[Dataset excerpts Boundary: Start]

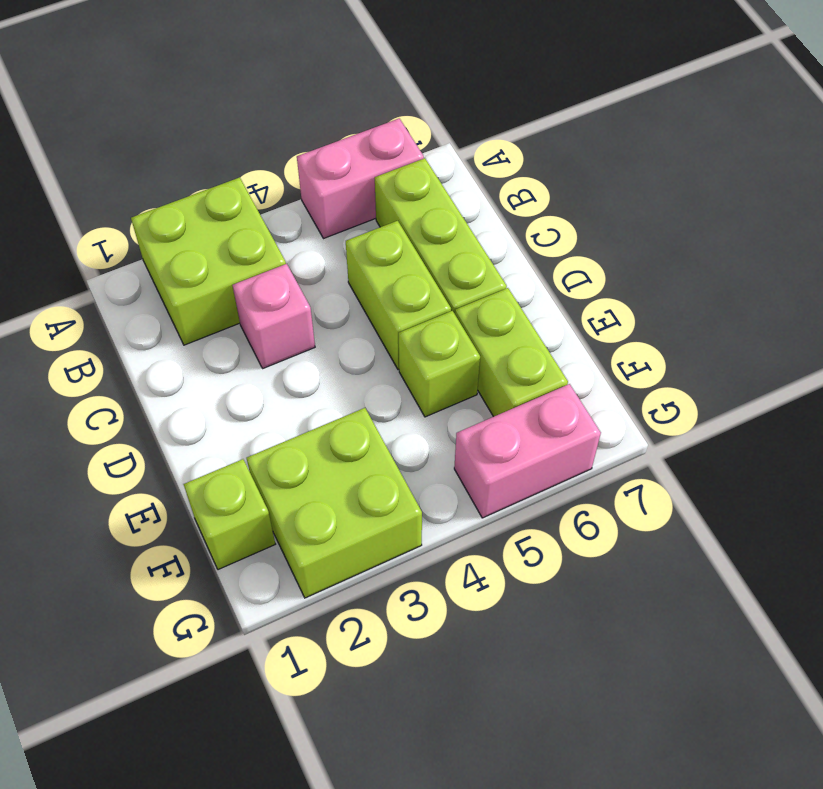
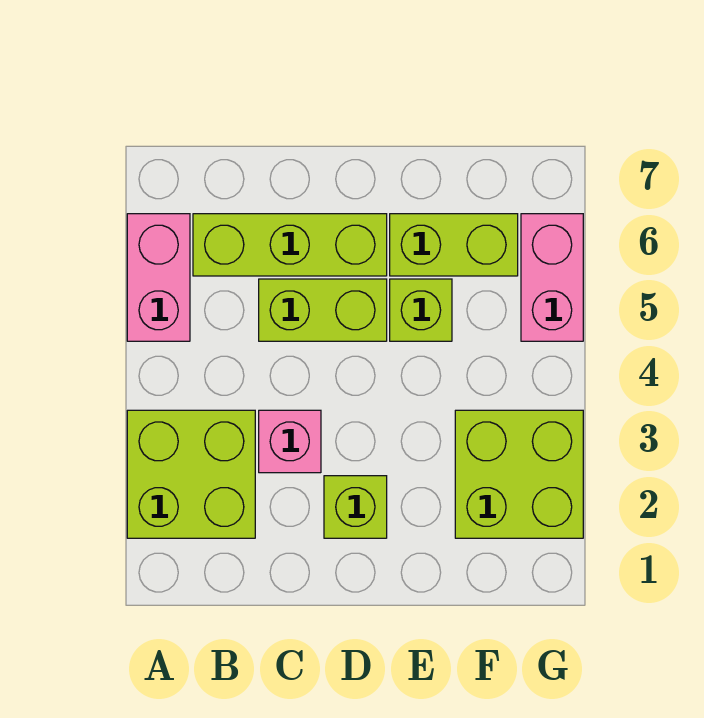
lime brick F1 level 1 -> lime brick D2 level 1

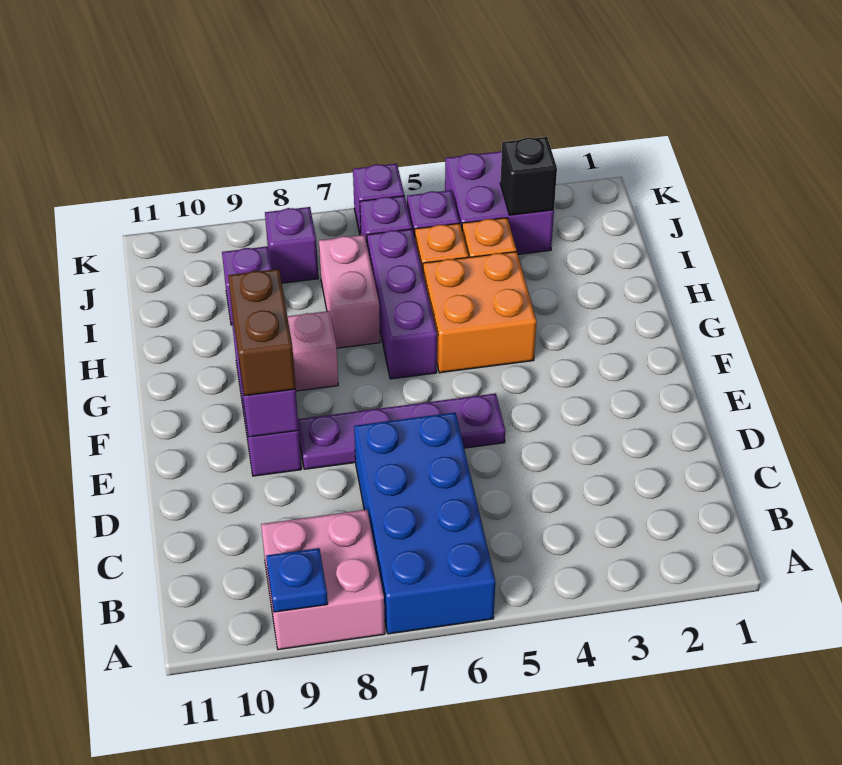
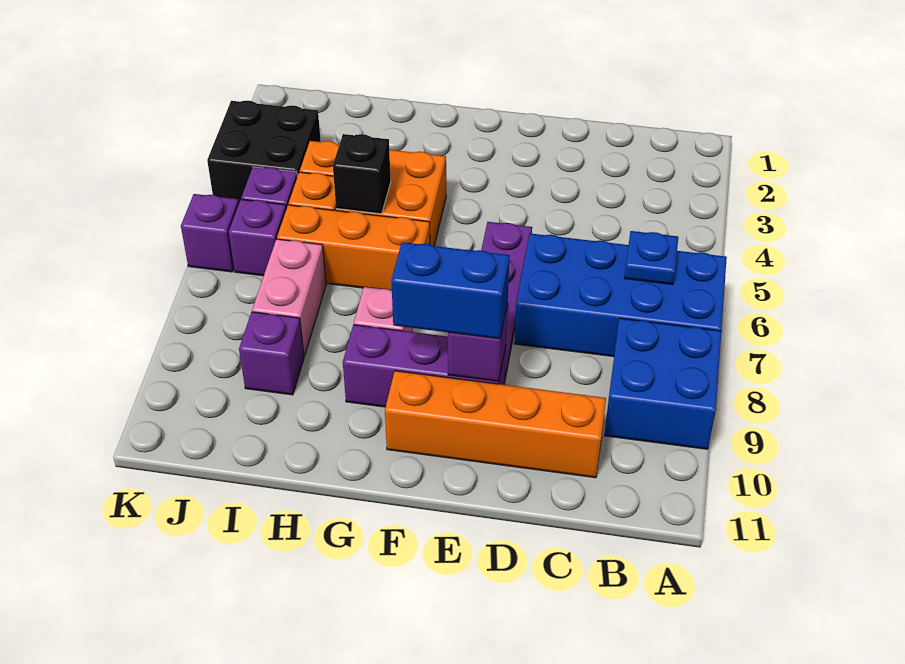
pink brick A8:B9 level 1 -> blue brick A8:B9 level 1
blue plate A9 level 2 -> blue plate B6 level 2
none -> orange brick C10:F10 level 1
brown brick E9:F9 level 3 -> blue brick E9:F9 level 3
purple brick G6:I6 level 1 -> orange brick G6:I6 level 1
pink brick H7:I7 level 1 -> pink brick I7:I8 level 1
purple brick J3:K4 level 1 -> black brick J3:K4 level 1
black brick J3 level 2 -> black brick H5 level 2
purple brick J8 level 1 -> none

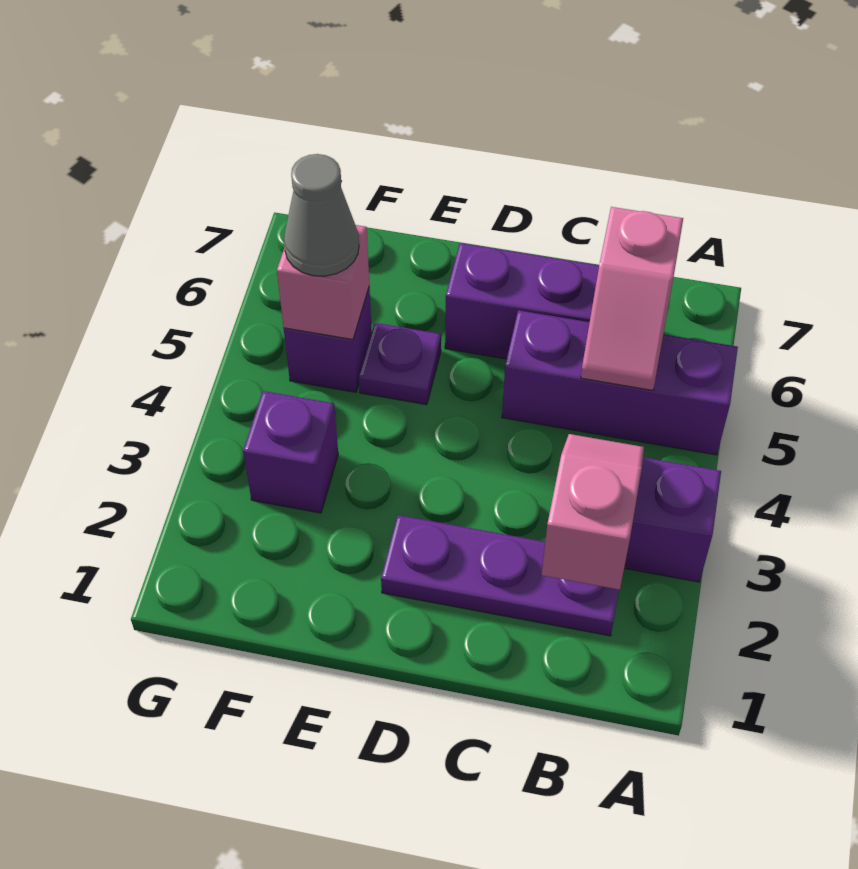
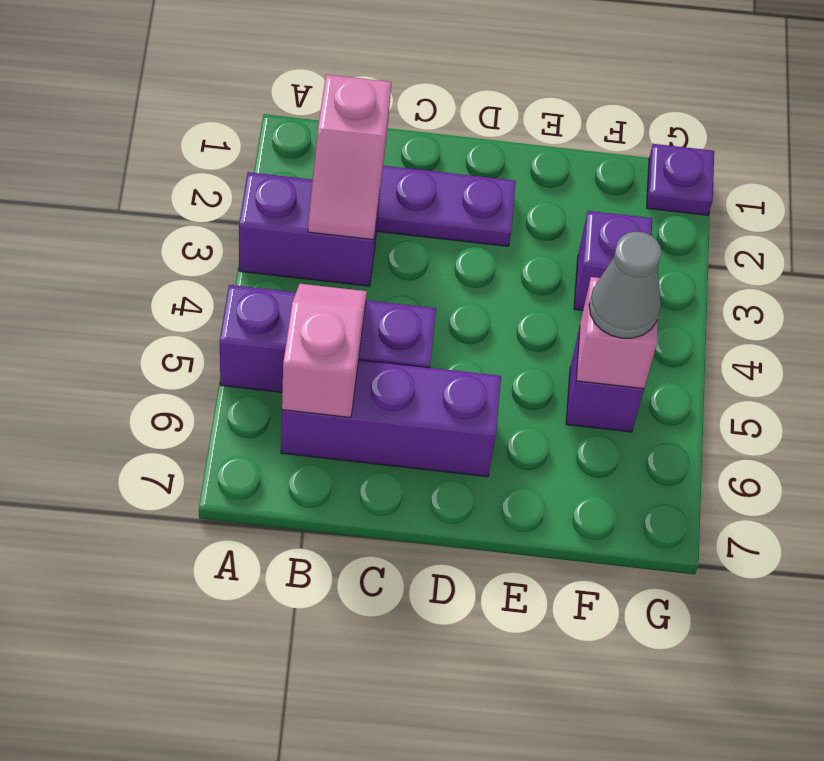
purple plate E5 level 1 -> purple plate G1 level 1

[Dataset excerpts Boundary: End]

Task to carry out:
None of the pictures should appear; repeat the records exactly otherwise.

Problem solution:
lime brick F1 level 1 -> lime brick D2 level 1

pink brick A8:B9 level 1 -> blue brick A8:B9 level 1
blue plate A9 level 2 -> blue plate B6 level 2
none -> orange brick C10:F10 level 1
brown brick E9:F9 level 3 -> blue brick E9:F9 level 3
purple brick G6:I6 level 1 -> orange brick G6:I6 level 1
pink brick H7:I7 level 1 -> pink brick I7:I8 level 1
purple brick J3:K4 level 1 -> black brick J3:K4 level 1
black brick J3 level 2 -> black brick H5 level 2
purple brick J8 level 1 -> none

purple plate E5 level 1 -> purple plate G1 level 1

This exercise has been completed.